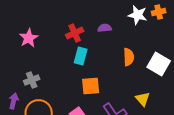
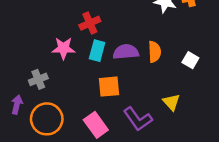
purple semicircle: (105, 28) -> (126, 52), moved, size x1.5
pink star: (29, 38) -> (63, 48), moved, turned 30
white square: (159, 64) -> (190, 60), size x0.6

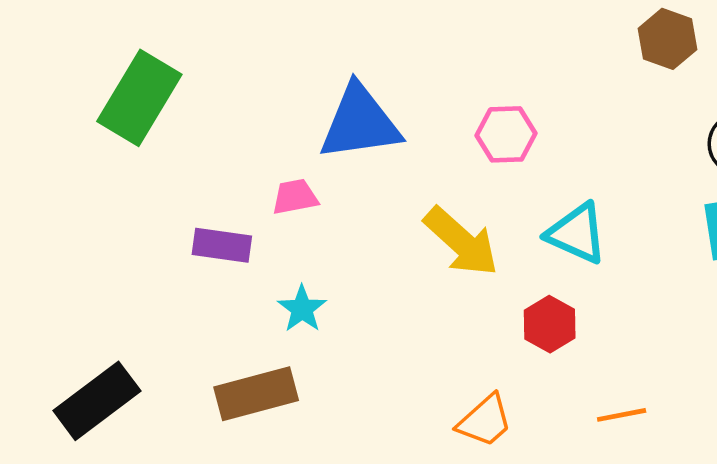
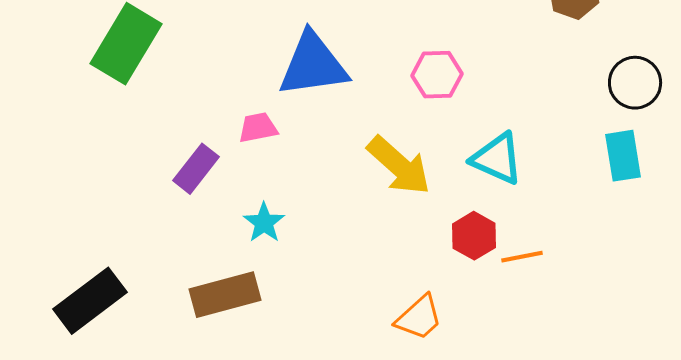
purple rectangle: (222, 245) -> (196, 169), turned -60
orange line: (622, 415) -> (522, 257), moved

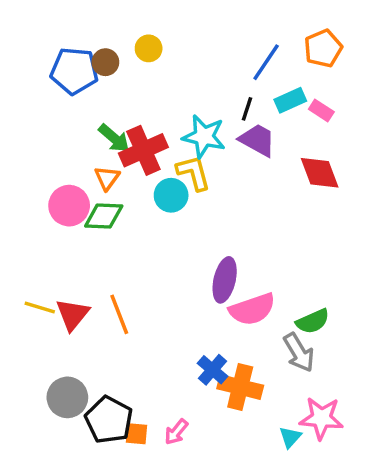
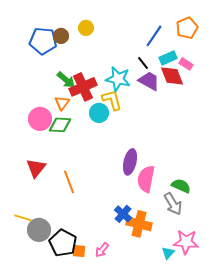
black line: (247, 109) -> (143, 63), turned -56
red diamond: (320, 173) -> (172, 76), moved
yellow line: (40, 308) -> (23, 218), moved
pink semicircle: (252, 309) -> (146, 179), turned 120
red triangle: (73, 314) -> (36, 168), moved
green semicircle: (313, 321) -> (181, 186), turned -132

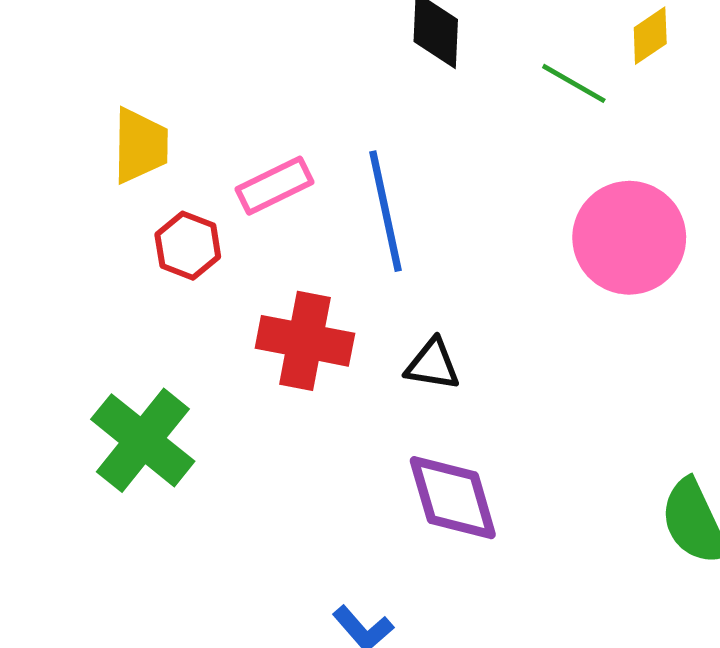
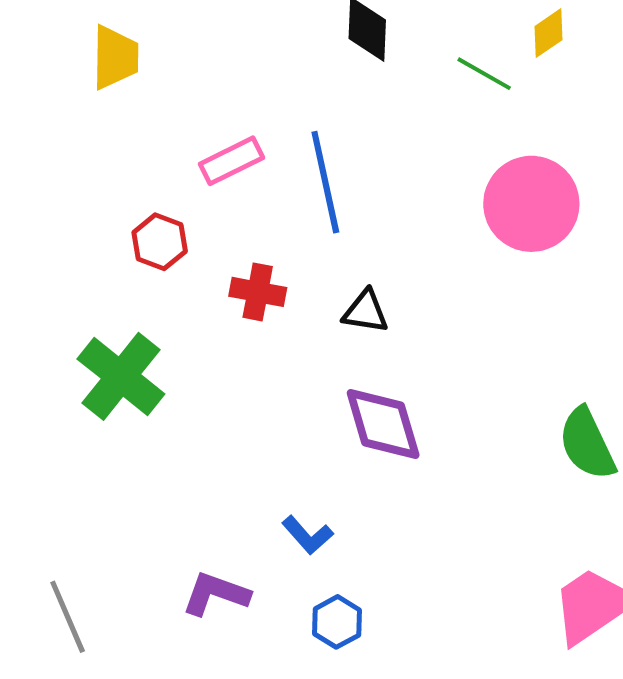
yellow trapezoid: (140, 146) -> (115, 57), moved
red hexagon: (188, 246) -> (160, 242), moved
red cross: (305, 341) -> (258, 292), size x0.7

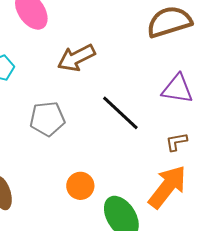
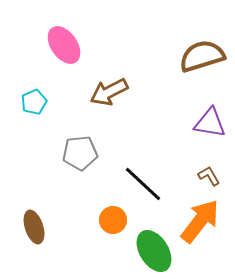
black line: (120, 113) -> (143, 184), moved
brown L-shape: (176, 142) -> (209, 176), turned 70

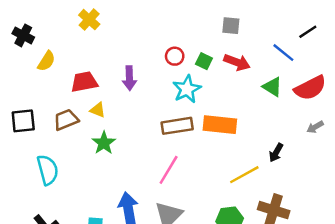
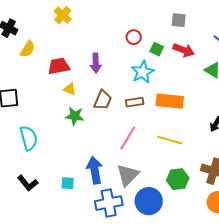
red circle: (175, 56) -> (134, 37), moved
brown trapezoid: (66, 120) -> (103, 100), moved, turned 135
brown rectangle: (177, 126) -> (135, 102), size x0.7
green star: (104, 143) -> (75, 116), turned -30
yellow line: (244, 175) -> (170, 140), moved, turned 45

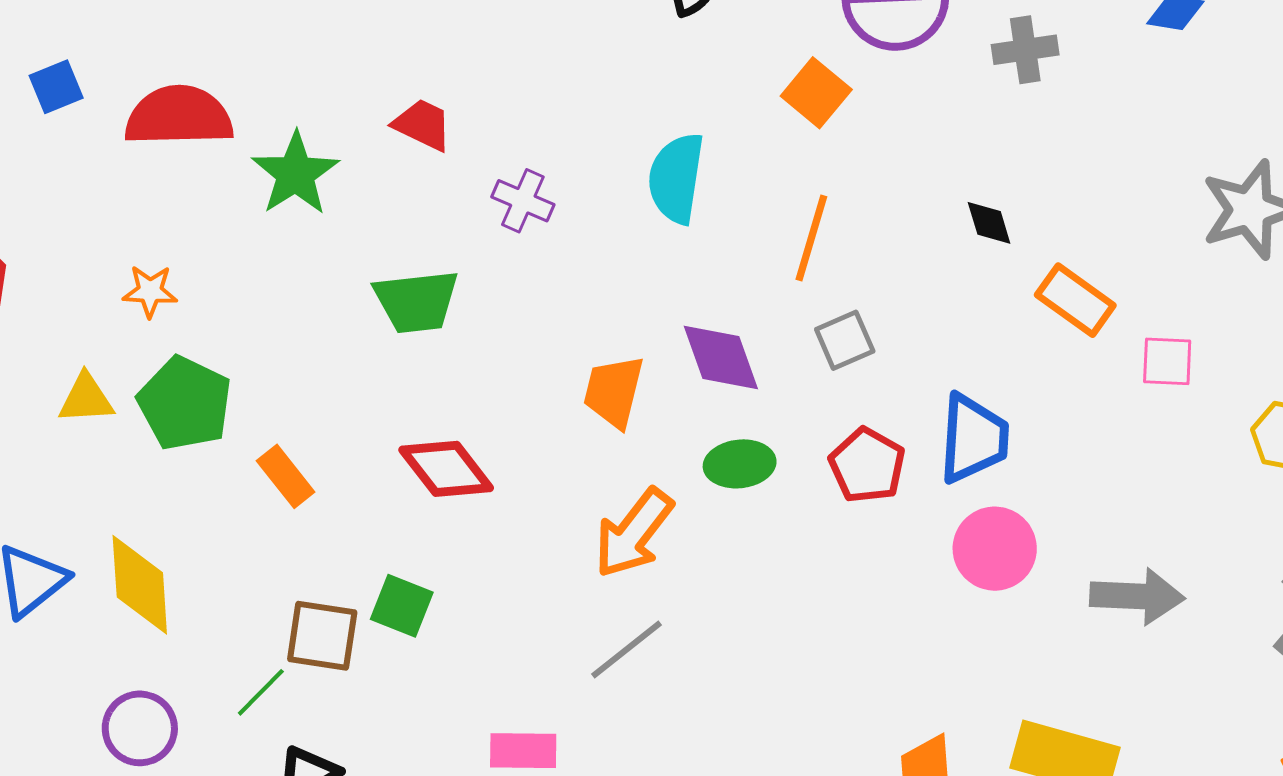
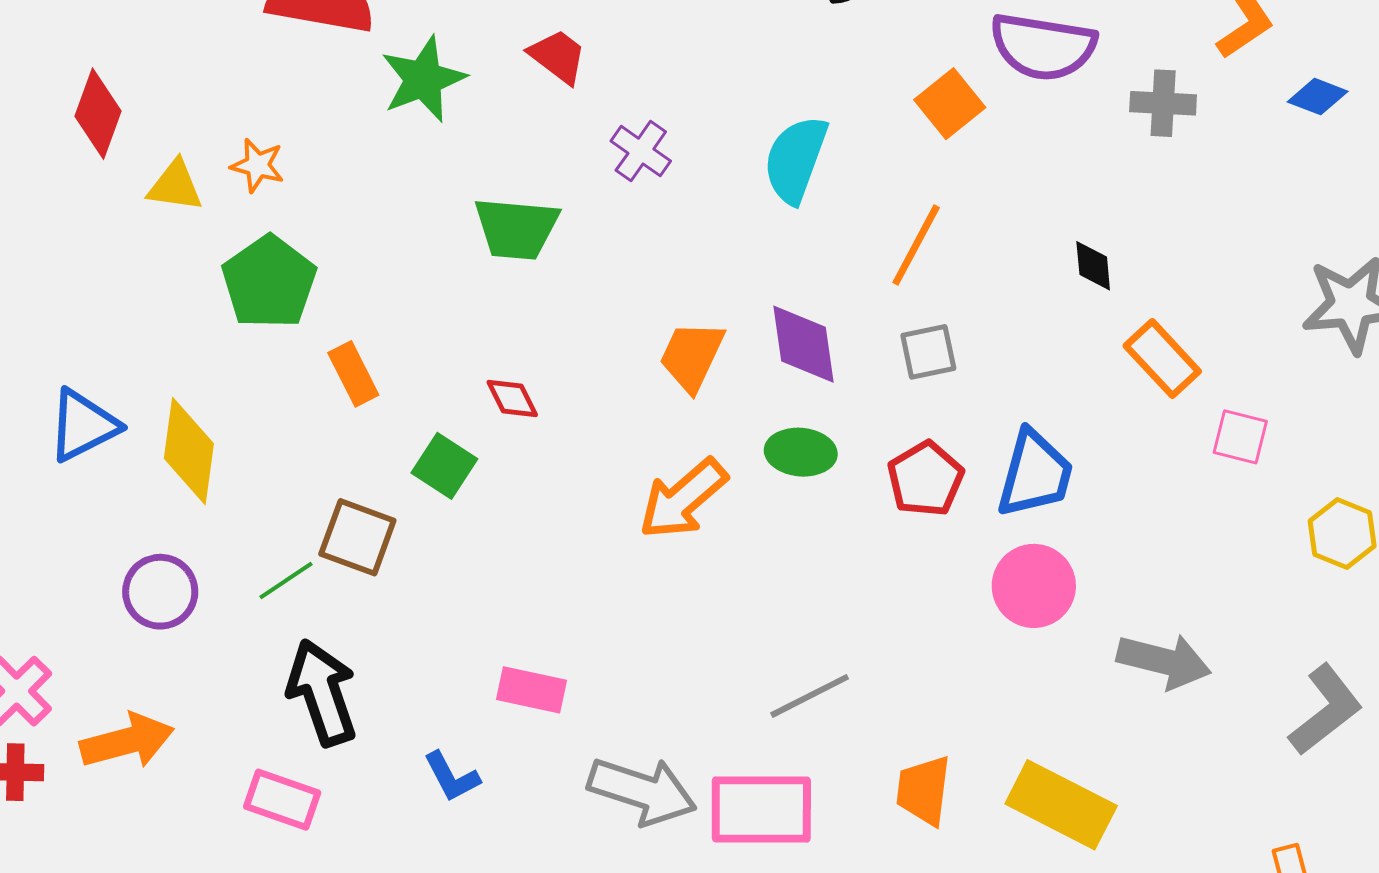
yellow triangle: (86, 399) -> (175, 186), moved
red diamond: (446, 469) -> (512, 398), size x0.6
green square: (402, 606) -> (444, 466), moved
gray line: (626, 649) -> (810, 696), moved

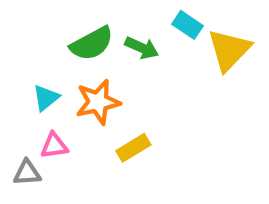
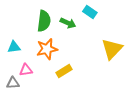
green semicircle: (92, 44) -> (44, 21), turned -55
yellow triangle: (229, 50) -> (112, 49), moved
cyan triangle: (46, 98) -> (14, 47), moved, turned 32

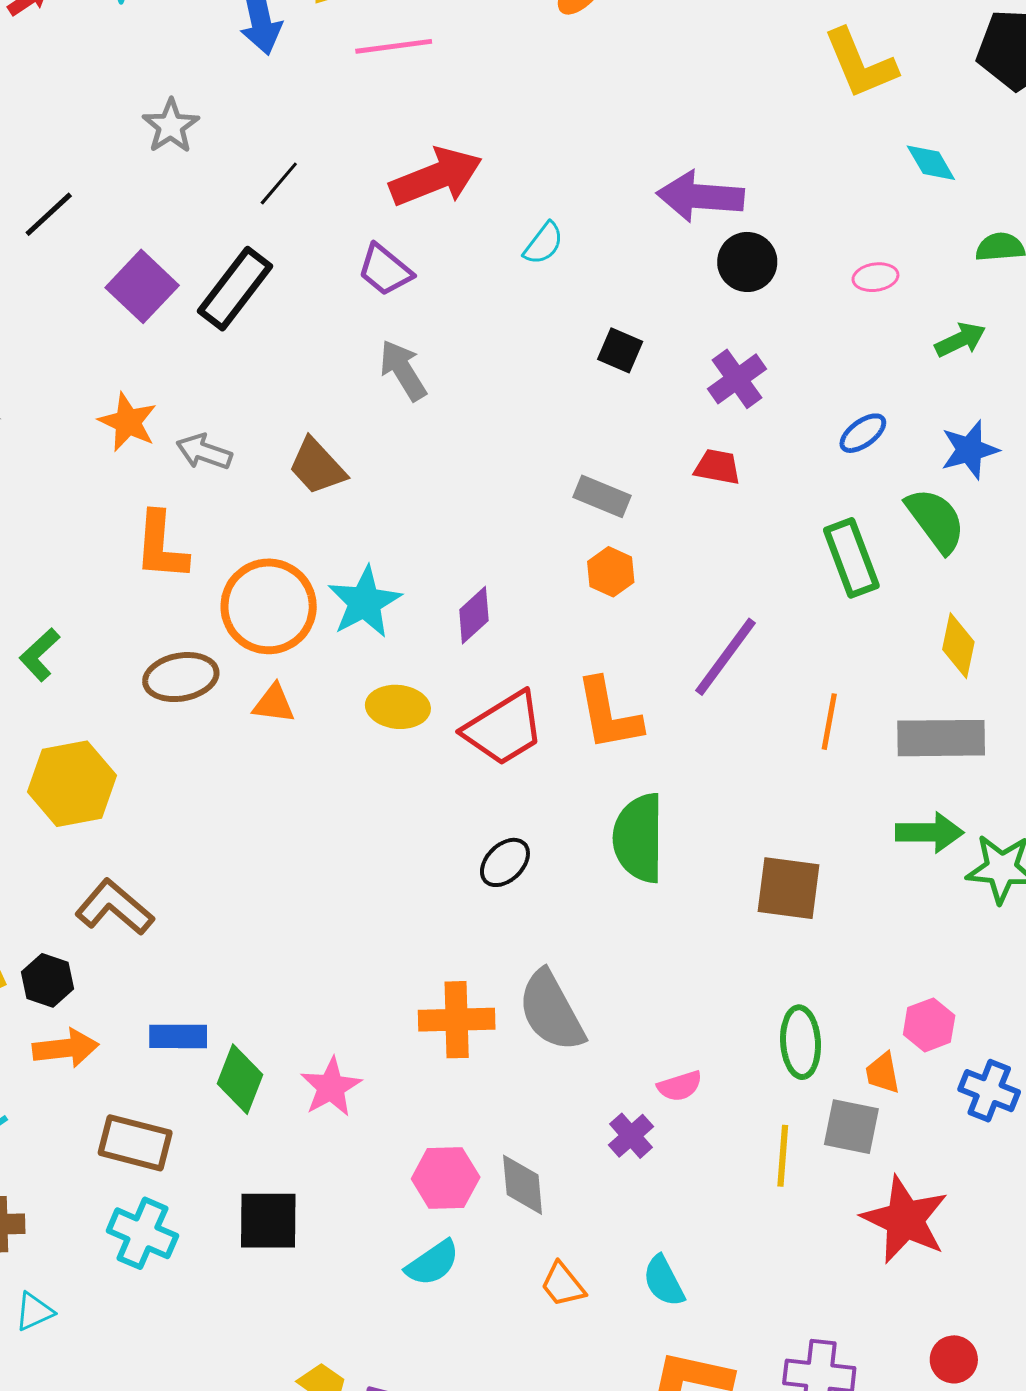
• • •
Task description
Give again, word for word, only the lines from the one with "red hexagon: (188, 246) -> (160, 242), moved" through the last line of the entries, both included; no pictures go in the copy.

Solution
red hexagon: (188, 246) -> (160, 242), moved
red cross: (305, 341) -> (258, 292), size x0.7

black line: (120, 113) -> (143, 184), moved
brown L-shape: (176, 142) -> (209, 176), turned 70

red circle: (175, 56) -> (134, 37), moved
brown trapezoid: (66, 120) -> (103, 100), moved, turned 135
brown rectangle: (177, 126) -> (135, 102), size x0.7
green star: (104, 143) -> (75, 116), turned -30
yellow line: (244, 175) -> (170, 140), moved, turned 45

yellow triangle: (86, 399) -> (175, 186), moved
red diamond: (446, 469) -> (512, 398), size x0.6
green square: (402, 606) -> (444, 466), moved
gray line: (626, 649) -> (810, 696), moved

green semicircle: (92, 44) -> (44, 21), turned -55
yellow triangle: (229, 50) -> (112, 49), moved
cyan triangle: (46, 98) -> (14, 47), moved, turned 32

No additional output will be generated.